§ Task:
Please give back word for word the lines below, from the first one through the one with "- turned: pink".

§ The input:
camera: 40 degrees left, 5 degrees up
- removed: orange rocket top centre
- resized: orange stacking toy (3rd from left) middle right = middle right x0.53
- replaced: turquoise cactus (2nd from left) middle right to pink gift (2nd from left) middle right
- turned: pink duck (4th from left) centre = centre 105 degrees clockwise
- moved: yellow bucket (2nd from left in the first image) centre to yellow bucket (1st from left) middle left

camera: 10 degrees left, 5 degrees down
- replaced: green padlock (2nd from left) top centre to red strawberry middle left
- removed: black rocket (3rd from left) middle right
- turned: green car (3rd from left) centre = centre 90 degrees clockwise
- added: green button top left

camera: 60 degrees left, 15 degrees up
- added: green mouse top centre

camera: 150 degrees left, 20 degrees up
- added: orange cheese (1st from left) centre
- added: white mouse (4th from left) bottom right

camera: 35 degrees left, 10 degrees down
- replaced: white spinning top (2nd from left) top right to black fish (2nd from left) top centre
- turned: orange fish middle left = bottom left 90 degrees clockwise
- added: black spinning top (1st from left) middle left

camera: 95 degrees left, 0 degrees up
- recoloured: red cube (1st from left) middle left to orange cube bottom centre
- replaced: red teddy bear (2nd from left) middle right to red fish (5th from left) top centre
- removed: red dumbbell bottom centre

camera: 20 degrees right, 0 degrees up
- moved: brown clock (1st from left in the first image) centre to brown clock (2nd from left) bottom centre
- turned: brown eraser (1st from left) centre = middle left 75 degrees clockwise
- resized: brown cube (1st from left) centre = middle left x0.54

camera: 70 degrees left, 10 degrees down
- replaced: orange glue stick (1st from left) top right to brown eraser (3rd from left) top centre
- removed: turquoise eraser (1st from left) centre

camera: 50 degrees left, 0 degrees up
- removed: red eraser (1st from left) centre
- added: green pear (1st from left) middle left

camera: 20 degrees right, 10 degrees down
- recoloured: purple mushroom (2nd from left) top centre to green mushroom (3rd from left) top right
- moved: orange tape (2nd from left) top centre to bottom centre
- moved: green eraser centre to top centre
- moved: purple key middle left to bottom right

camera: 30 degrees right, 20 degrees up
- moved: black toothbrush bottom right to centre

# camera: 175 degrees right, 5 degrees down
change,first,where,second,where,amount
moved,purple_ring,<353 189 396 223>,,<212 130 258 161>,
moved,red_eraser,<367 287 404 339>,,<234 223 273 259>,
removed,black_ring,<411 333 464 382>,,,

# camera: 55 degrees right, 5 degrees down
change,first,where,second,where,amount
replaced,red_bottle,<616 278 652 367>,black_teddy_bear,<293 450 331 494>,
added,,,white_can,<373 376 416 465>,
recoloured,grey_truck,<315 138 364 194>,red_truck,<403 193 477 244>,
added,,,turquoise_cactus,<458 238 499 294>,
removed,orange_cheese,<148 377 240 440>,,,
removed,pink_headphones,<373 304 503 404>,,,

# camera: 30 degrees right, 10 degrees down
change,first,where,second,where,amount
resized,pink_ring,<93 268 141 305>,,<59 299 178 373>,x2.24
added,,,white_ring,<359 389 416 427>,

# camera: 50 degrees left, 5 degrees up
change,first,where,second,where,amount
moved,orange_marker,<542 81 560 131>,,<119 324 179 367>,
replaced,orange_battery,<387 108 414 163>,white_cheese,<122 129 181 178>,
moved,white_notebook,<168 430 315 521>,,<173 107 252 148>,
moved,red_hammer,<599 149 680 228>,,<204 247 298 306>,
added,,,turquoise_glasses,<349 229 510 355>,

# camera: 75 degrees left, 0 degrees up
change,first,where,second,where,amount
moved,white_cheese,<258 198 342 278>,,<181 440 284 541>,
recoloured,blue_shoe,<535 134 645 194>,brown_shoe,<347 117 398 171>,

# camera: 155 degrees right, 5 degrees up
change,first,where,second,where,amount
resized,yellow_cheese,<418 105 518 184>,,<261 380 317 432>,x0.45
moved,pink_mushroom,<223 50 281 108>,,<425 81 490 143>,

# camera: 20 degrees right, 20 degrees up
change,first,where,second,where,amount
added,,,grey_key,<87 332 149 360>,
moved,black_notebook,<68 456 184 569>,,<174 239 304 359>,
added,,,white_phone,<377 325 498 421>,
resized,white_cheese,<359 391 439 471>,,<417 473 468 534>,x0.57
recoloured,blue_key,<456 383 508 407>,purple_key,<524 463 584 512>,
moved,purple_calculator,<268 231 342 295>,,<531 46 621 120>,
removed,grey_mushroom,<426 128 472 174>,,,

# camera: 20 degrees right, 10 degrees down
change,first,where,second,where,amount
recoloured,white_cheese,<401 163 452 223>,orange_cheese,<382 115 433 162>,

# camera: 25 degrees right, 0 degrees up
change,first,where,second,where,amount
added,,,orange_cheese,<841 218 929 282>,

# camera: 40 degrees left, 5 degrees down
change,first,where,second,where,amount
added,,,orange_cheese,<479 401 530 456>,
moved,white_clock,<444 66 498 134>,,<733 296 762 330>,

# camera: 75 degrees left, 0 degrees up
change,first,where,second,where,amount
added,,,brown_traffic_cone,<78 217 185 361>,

§ Answer area:
camera: 40 degrees left, 5 degrees up
- removed: orange rocket top centre
- resized: orange stacking toy (3rd from left) middle right = middle right x0.53
- replaced: turquoise cactus (2nd from left) middle right to pink gift (2nd from left) middle right
- turned: pink duck (4th from left) centre = centre 105 degrees clockwise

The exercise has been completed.